WHAT YOU NEED TO DO:
Convert the lines below into a JSON list of strings, one string per line, omitting blank lines. Leave the pictures out of the output.

INFORMATION SUPPLIED:
• • • •
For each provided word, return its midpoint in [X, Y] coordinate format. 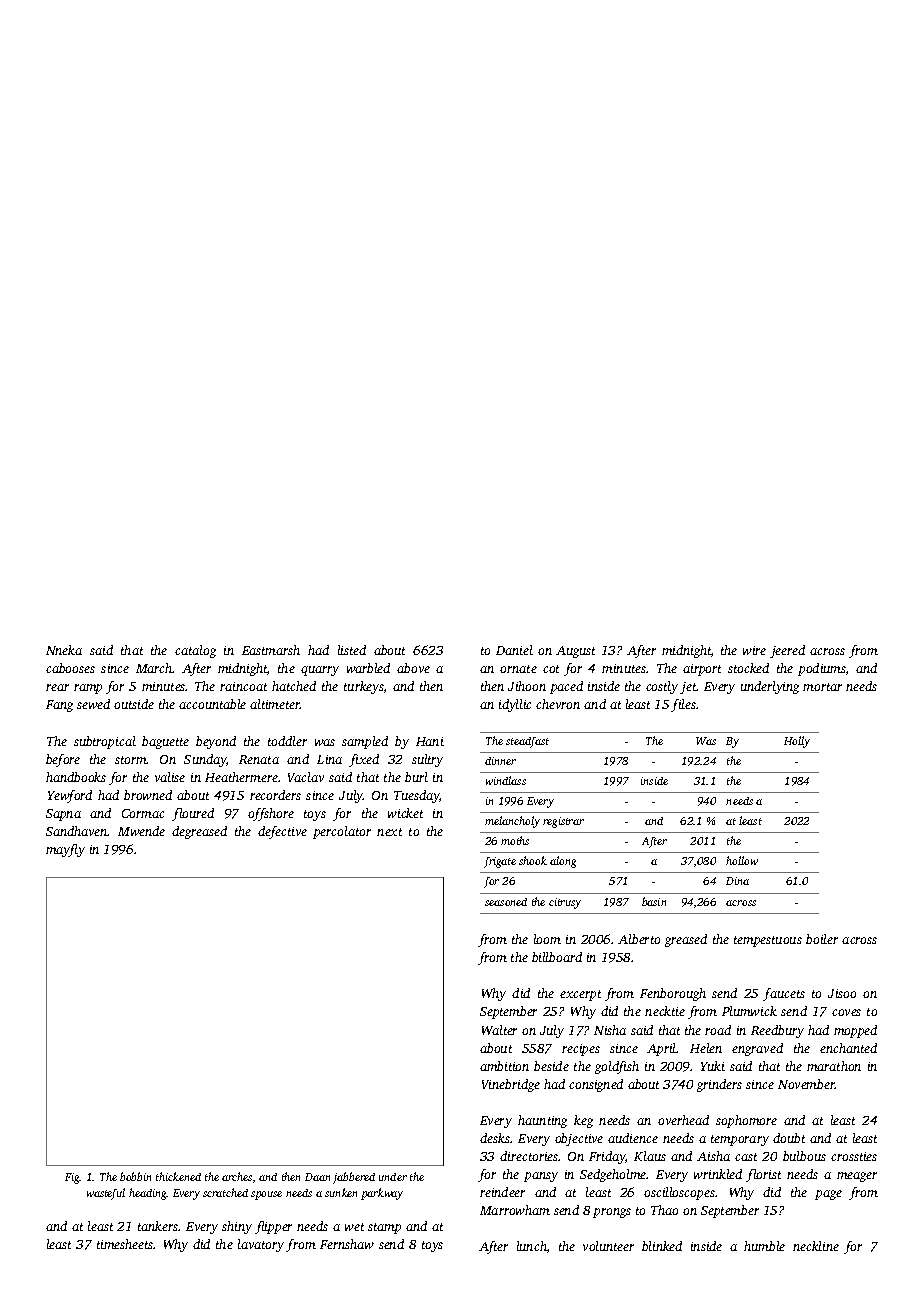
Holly [797, 742]
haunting [542, 1121]
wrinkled [718, 1174]
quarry [320, 671]
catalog [195, 651]
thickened [178, 1176]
• • • •
EXERCISE RESULT:
[
  "For each provided word, return its midpoint in [X, Y] coordinate format. ",
  "Holly [797, 742]",
  "haunting [542, 1121]",
  "wrinkled [718, 1174]",
  "quarry [320, 671]",
  "catalog [195, 651]",
  "thickened [178, 1176]"
]